**Records for the task**.
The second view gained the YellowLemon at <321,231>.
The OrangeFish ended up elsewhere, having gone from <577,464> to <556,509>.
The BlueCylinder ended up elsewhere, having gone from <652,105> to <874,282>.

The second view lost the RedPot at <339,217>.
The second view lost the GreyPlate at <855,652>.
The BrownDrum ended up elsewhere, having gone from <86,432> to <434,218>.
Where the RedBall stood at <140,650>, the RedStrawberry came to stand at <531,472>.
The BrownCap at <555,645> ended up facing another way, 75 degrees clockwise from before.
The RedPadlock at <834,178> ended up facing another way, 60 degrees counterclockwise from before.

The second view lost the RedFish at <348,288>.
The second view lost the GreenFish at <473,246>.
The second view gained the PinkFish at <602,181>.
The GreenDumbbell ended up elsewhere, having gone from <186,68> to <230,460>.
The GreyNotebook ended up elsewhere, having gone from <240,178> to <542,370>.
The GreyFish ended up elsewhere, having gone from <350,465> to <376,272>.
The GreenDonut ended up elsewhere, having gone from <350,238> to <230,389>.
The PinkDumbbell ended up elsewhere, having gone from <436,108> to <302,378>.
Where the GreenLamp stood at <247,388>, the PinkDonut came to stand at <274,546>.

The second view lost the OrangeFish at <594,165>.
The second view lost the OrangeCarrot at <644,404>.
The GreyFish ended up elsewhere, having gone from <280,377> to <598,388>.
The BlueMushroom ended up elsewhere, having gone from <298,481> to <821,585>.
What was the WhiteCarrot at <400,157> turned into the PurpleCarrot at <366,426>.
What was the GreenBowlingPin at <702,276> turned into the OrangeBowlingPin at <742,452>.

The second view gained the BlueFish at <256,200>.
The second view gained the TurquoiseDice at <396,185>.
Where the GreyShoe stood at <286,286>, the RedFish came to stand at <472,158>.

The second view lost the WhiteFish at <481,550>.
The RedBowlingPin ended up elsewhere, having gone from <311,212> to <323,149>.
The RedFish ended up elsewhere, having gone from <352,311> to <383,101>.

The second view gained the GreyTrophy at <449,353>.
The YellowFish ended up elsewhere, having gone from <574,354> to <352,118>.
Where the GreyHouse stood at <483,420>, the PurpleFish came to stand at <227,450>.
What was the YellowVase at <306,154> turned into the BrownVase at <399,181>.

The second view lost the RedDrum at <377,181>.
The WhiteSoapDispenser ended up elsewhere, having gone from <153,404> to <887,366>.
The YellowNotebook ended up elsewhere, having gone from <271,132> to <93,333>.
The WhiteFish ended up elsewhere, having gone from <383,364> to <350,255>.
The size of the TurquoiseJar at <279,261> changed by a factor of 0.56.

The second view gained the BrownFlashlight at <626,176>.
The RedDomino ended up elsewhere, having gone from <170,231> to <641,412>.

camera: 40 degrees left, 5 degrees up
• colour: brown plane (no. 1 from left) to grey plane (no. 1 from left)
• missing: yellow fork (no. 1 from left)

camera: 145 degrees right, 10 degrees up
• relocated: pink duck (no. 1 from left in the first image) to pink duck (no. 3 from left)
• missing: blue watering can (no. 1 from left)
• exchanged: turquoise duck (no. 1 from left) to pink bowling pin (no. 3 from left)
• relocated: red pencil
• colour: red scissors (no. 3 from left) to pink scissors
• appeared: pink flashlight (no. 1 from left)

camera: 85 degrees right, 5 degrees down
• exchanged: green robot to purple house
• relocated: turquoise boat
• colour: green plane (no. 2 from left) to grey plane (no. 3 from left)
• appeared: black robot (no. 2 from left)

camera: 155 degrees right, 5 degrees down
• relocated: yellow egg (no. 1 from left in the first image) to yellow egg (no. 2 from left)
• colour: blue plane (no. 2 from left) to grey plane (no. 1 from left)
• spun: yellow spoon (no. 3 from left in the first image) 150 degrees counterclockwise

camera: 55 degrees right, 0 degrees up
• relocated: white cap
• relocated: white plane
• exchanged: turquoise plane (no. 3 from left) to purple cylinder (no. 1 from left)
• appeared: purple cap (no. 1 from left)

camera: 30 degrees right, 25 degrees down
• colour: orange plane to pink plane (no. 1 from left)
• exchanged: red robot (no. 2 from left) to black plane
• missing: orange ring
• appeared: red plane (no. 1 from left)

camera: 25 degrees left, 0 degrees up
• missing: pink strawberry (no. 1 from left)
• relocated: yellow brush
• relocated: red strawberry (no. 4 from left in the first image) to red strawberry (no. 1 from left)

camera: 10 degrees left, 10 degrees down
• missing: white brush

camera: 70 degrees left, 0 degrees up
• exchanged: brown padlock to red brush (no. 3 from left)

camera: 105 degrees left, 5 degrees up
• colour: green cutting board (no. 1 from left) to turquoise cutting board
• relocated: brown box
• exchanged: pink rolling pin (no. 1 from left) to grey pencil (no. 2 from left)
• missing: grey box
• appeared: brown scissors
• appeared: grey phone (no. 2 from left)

**Work request**.
Lines that contain "image" should be pulled from the entries above and reported.

**Solved exercise**.
• relocated: pink duck (no. 1 from left in the first image) to pink duck (no. 3 from left)
• relocated: yellow egg (no. 1 from left in the first image) to yellow egg (no. 2 from left)
• spun: yellow spoon (no. 3 from left in the first image) 150 degrees counterclockwise
• relocated: red strawberry (no. 4 from left in the first image) to red strawberry (no. 1 from left)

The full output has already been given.